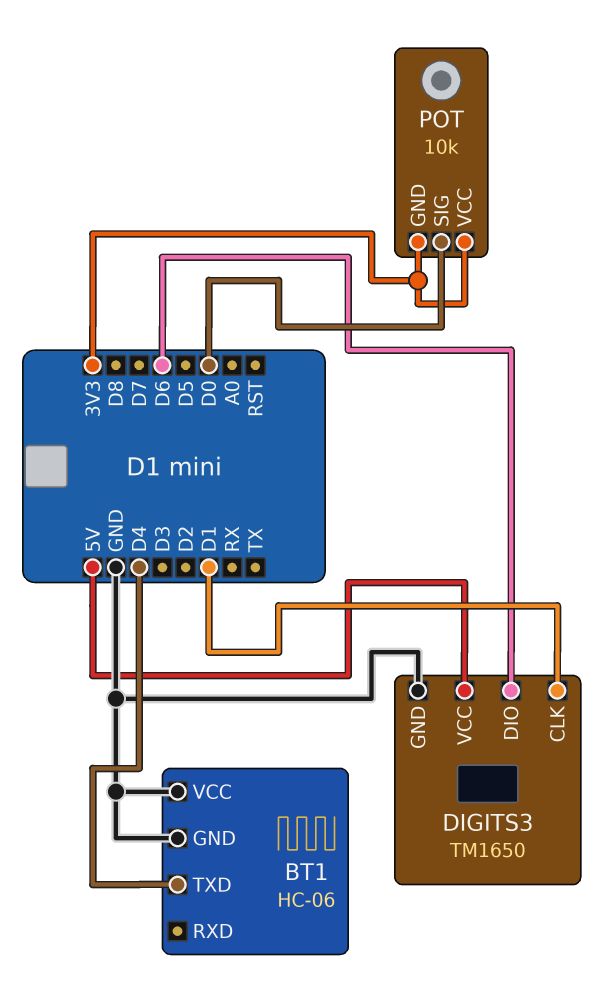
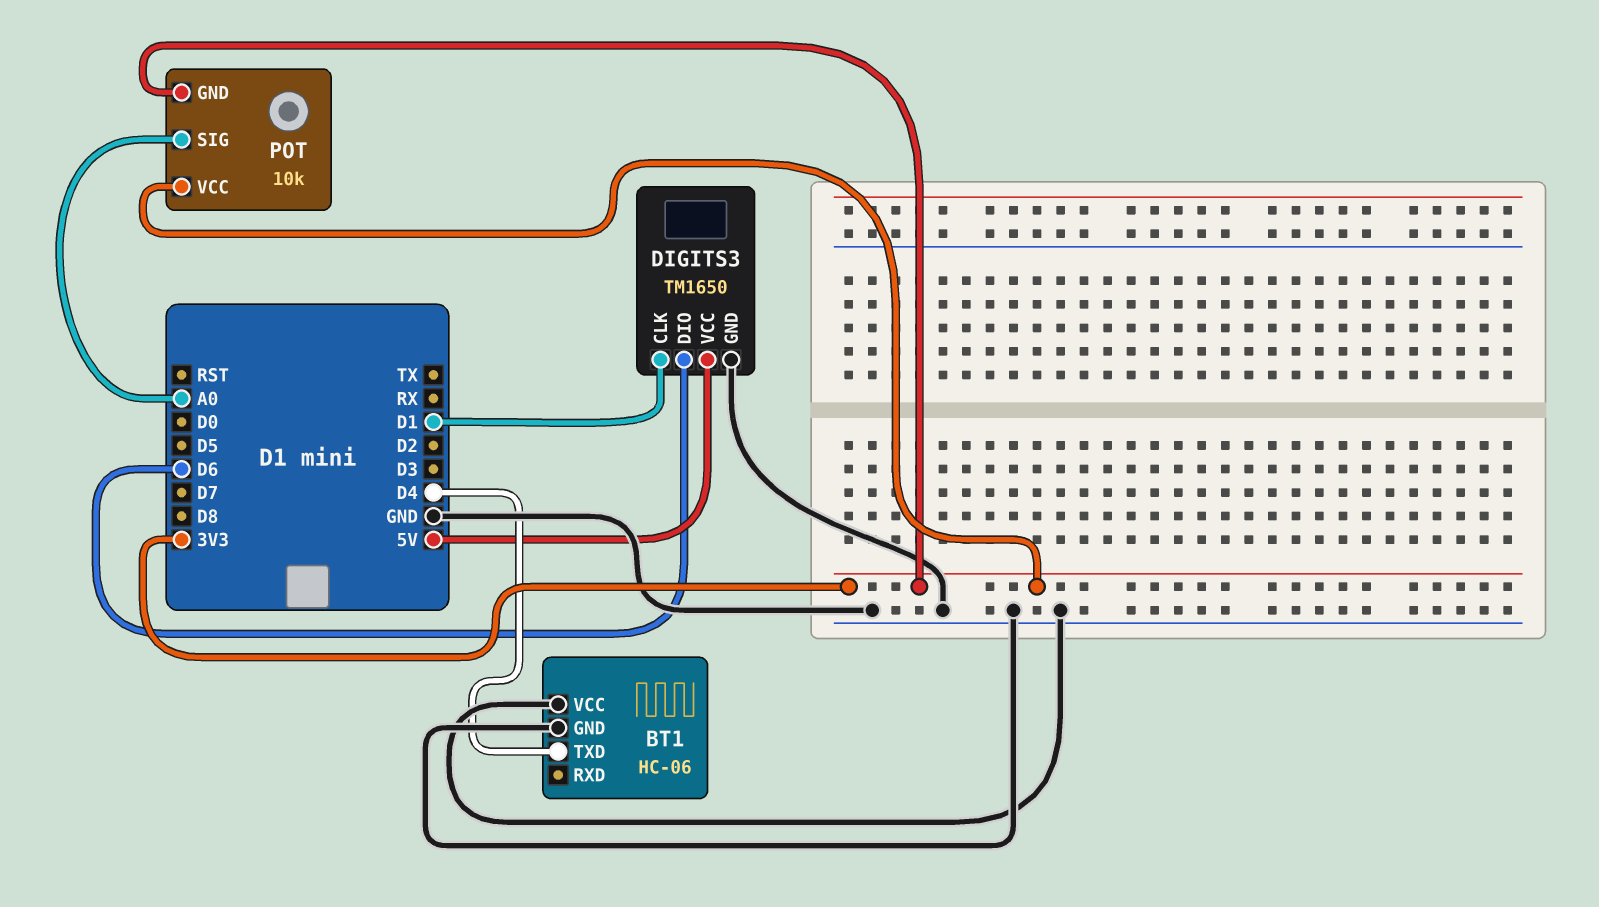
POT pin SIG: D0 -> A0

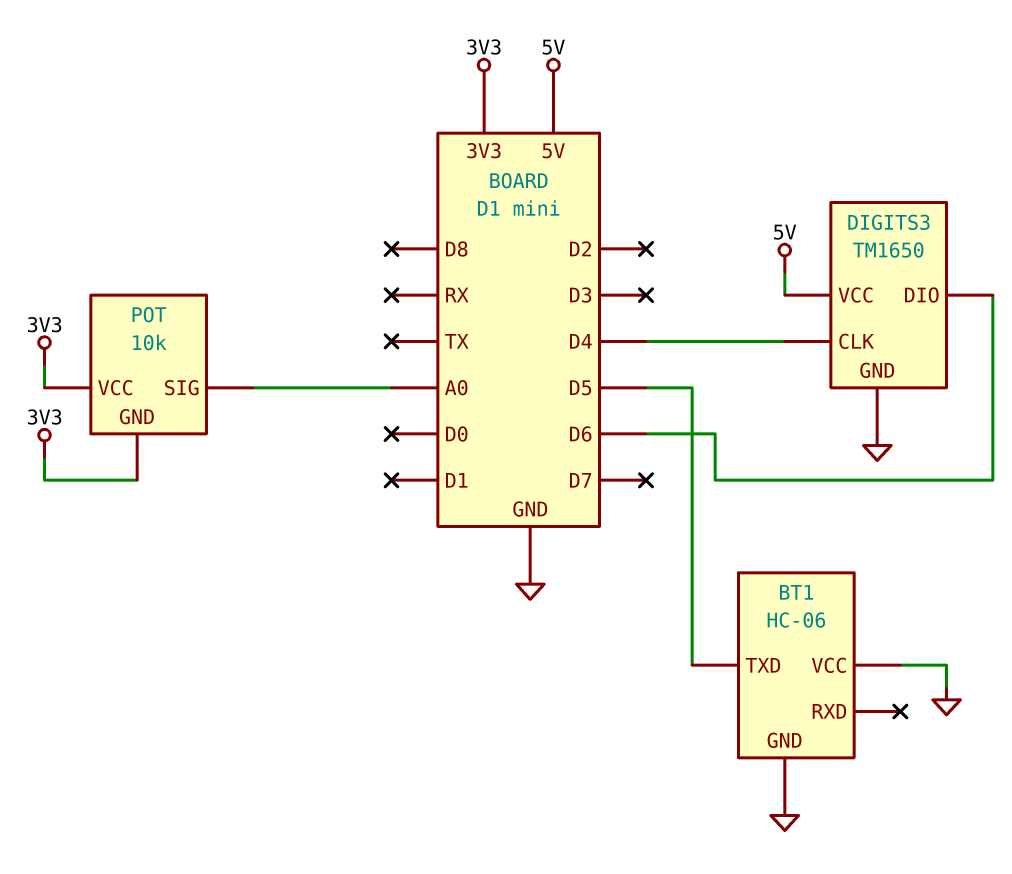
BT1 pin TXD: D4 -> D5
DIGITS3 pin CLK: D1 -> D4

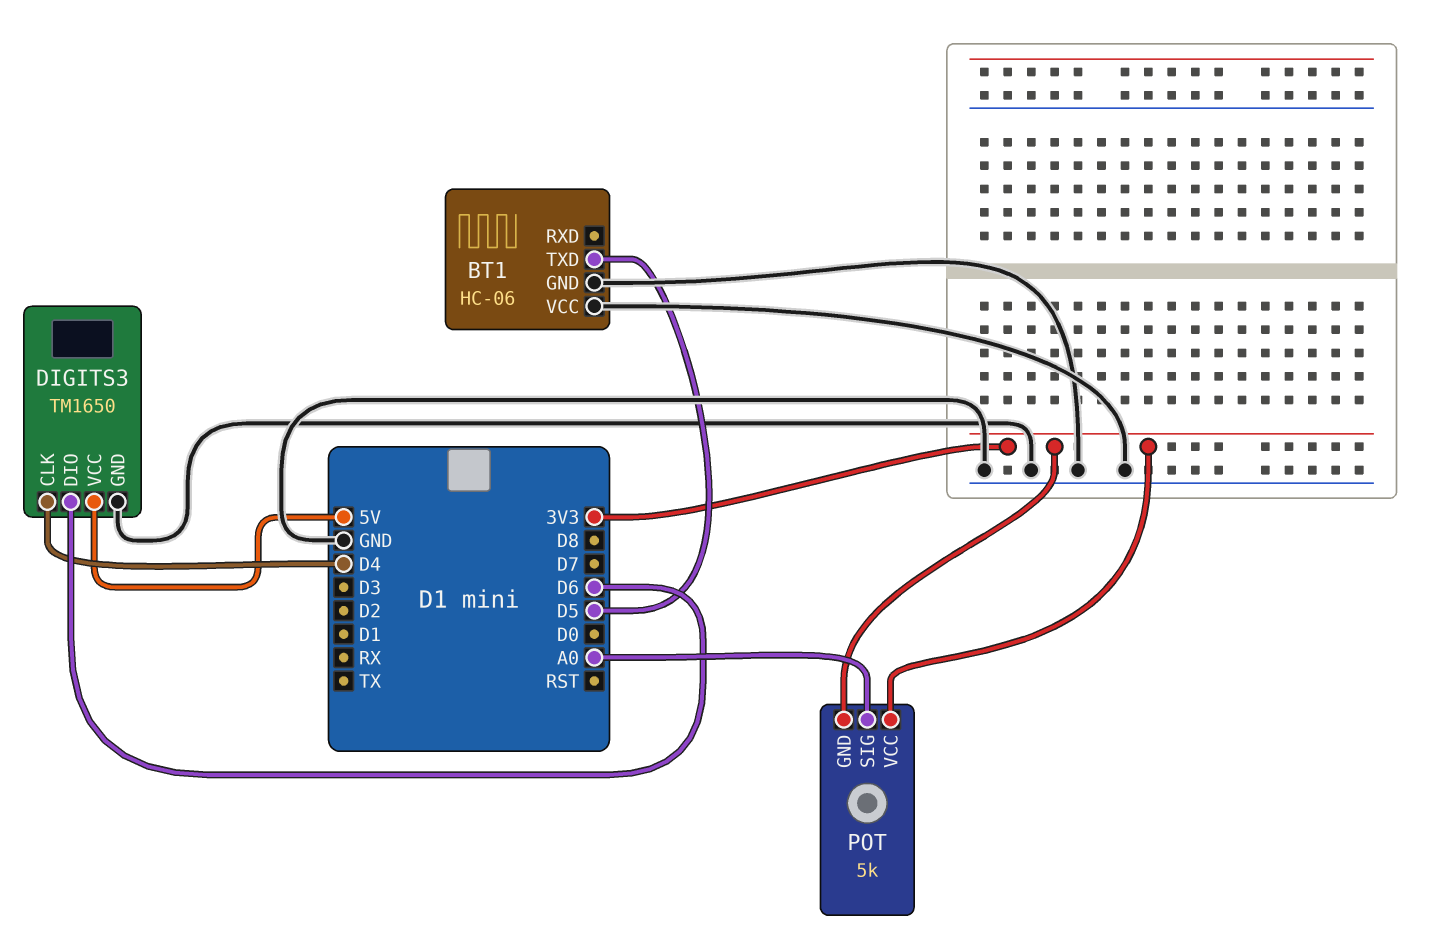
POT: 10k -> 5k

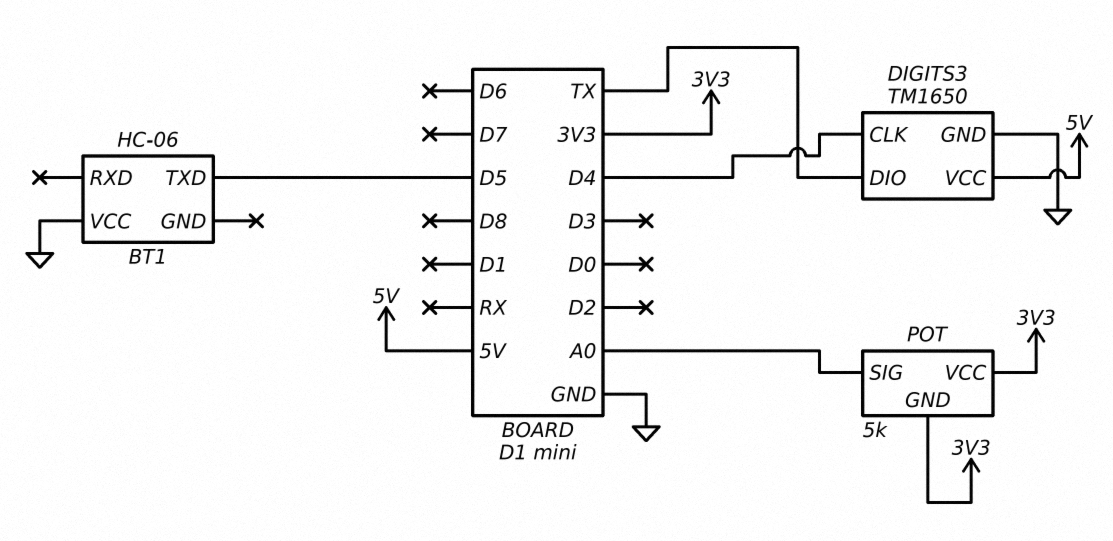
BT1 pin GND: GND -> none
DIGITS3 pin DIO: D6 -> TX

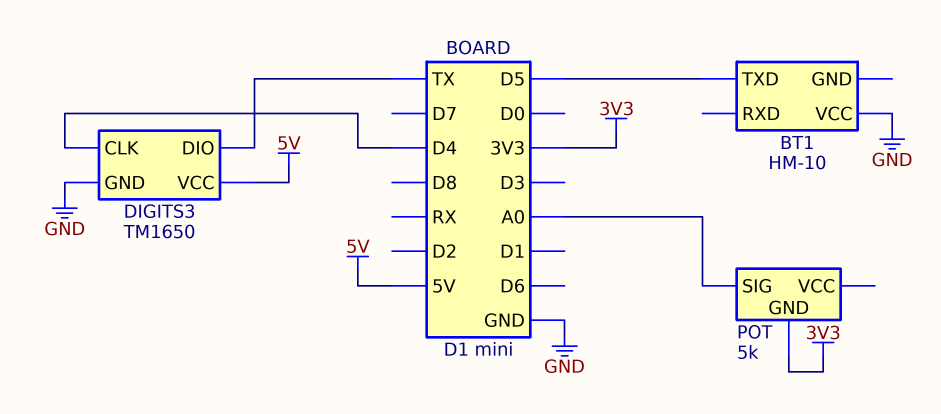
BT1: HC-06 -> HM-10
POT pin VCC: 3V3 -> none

○ ○ ○ ○ ○

Exercise requirements ▸
Return the full listing exactly as it appears above, without its pictures.

Answer to this task ▸
POT pin SIG: D0 -> A0

BT1 pin TXD: D4 -> D5
DIGITS3 pin CLK: D1 -> D4

POT: 10k -> 5k

BT1 pin GND: GND -> none
DIGITS3 pin DIO: D6 -> TX

BT1: HC-06 -> HM-10
POT pin VCC: 3V3 -> none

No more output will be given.